(Data excerpt):
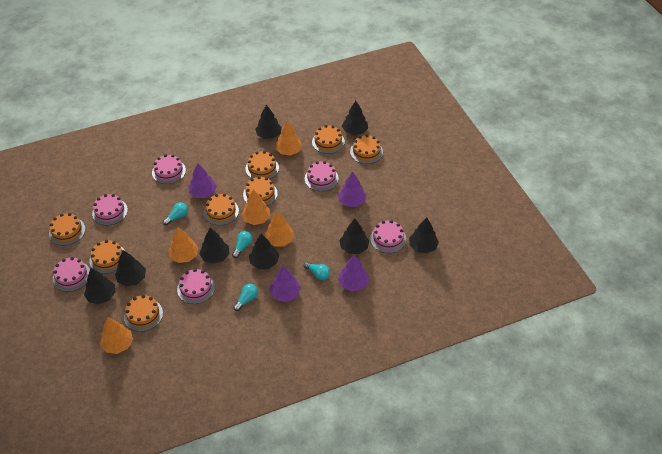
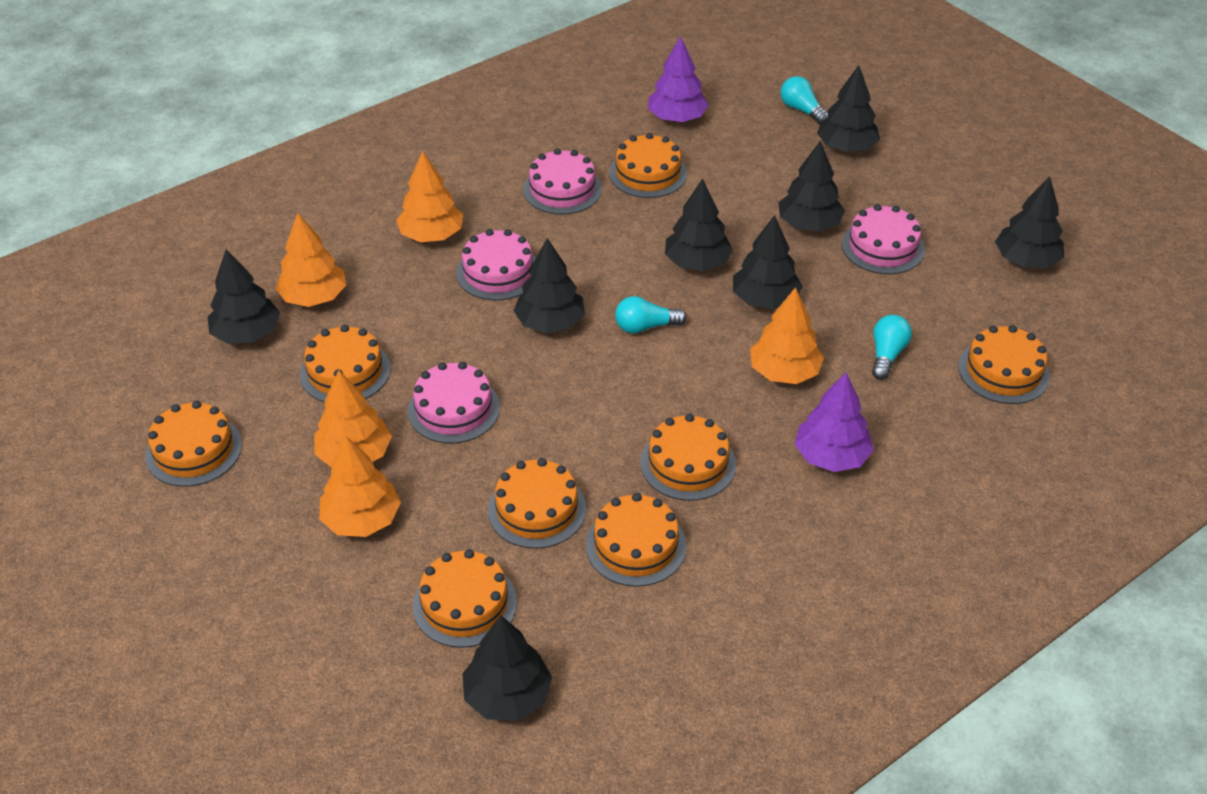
pink cake: 6 -> 4
purple tree: 4 -> 2
turquoise light bulb: 4 -> 3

(Problem to solve): All of the data must be set down exactly, with no pictures included.

(Result of the exercise):
pink cake: 6 -> 4
purple tree: 4 -> 2
turquoise light bulb: 4 -> 3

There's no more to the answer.